[start of RECORDS FOR PROCESSING]
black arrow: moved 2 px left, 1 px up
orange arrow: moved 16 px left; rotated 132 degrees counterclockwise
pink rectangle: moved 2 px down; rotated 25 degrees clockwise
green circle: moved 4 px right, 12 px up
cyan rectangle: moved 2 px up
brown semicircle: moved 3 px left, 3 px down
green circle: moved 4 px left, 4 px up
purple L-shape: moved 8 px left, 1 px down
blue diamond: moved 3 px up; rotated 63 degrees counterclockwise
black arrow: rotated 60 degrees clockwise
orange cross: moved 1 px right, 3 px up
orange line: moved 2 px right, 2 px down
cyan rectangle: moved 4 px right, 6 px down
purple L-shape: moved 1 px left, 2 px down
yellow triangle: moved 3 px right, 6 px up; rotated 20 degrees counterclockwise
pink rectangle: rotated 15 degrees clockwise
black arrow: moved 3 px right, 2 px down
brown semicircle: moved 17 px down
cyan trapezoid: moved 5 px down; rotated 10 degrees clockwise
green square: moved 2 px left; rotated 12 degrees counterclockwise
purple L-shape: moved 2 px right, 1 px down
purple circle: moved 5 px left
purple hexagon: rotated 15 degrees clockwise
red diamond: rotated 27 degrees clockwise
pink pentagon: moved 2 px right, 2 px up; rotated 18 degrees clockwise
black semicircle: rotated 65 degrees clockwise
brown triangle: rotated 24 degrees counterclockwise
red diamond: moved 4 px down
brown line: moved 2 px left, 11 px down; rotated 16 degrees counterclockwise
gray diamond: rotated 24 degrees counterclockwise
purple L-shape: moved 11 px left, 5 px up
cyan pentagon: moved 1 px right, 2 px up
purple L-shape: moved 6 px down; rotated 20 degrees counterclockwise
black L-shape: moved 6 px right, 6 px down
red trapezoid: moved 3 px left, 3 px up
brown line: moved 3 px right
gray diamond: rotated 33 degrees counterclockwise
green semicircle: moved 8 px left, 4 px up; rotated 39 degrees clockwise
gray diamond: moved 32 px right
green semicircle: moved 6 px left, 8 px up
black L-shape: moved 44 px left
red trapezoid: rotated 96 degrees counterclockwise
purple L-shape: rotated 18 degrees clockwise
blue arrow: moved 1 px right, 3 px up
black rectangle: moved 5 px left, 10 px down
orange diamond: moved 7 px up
[end of RECORDS FOR PROCESSING]
DO THIS. Output every line of the entries above as a JSON list of strings, one string per line, with blank lines left out.

CORRECT RESULT.
[
  "black arrow: moved 2 px left, 1 px up",
  "orange arrow: moved 16 px left; rotated 132 degrees counterclockwise",
  "pink rectangle: moved 2 px down; rotated 25 degrees clockwise",
  "green circle: moved 4 px right, 12 px up",
  "cyan rectangle: moved 2 px up",
  "brown semicircle: moved 3 px left, 3 px down",
  "green circle: moved 4 px left, 4 px up",
  "purple L-shape: moved 8 px left, 1 px down",
  "blue diamond: moved 3 px up; rotated 63 degrees counterclockwise",
  "black arrow: rotated 60 degrees clockwise",
  "orange cross: moved 1 px right, 3 px up",
  "orange line: moved 2 px right, 2 px down",
  "cyan rectangle: moved 4 px right, 6 px down",
  "purple L-shape: moved 1 px left, 2 px down",
  "yellow triangle: moved 3 px right, 6 px up; rotated 20 degrees counterclockwise",
  "pink rectangle: rotated 15 degrees clockwise",
  "black arrow: moved 3 px right, 2 px down",
  "brown semicircle: moved 17 px down",
  "cyan trapezoid: moved 5 px down; rotated 10 degrees clockwise",
  "green square: moved 2 px left; rotated 12 degrees counterclockwise",
  "purple L-shape: moved 2 px right, 1 px down",
  "purple circle: moved 5 px left",
  "purple hexagon: rotated 15 degrees clockwise",
  "red diamond: rotated 27 degrees clockwise",
  "pink pentagon: moved 2 px right, 2 px up; rotated 18 degrees clockwise",
  "black semicircle: rotated 65 degrees clockwise",
  "brown triangle: rotated 24 degrees counterclockwise",
  "red diamond: moved 4 px down",
  "brown line: moved 2 px left, 11 px down; rotated 16 degrees counterclockwise",
  "gray diamond: rotated 24 degrees counterclockwise",
  "purple L-shape: moved 11 px left, 5 px up",
  "cyan pentagon: moved 1 px right, 2 px up",
  "purple L-shape: moved 6 px down; rotated 20 degrees counterclockwise",
  "black L-shape: moved 6 px right, 6 px down",
  "red trapezoid: moved 3 px left, 3 px up",
  "brown line: moved 3 px right",
  "gray diamond: rotated 33 degrees counterclockwise",
  "green semicircle: moved 8 px left, 4 px up; rotated 39 degrees clockwise",
  "gray diamond: moved 32 px right",
  "green semicircle: moved 6 px left, 8 px up",
  "black L-shape: moved 44 px left",
  "red trapezoid: rotated 96 degrees counterclockwise",
  "purple L-shape: rotated 18 degrees clockwise",
  "blue arrow: moved 1 px right, 3 px up",
  "black rectangle: moved 5 px left, 10 px down",
  "orange diamond: moved 7 px up"
]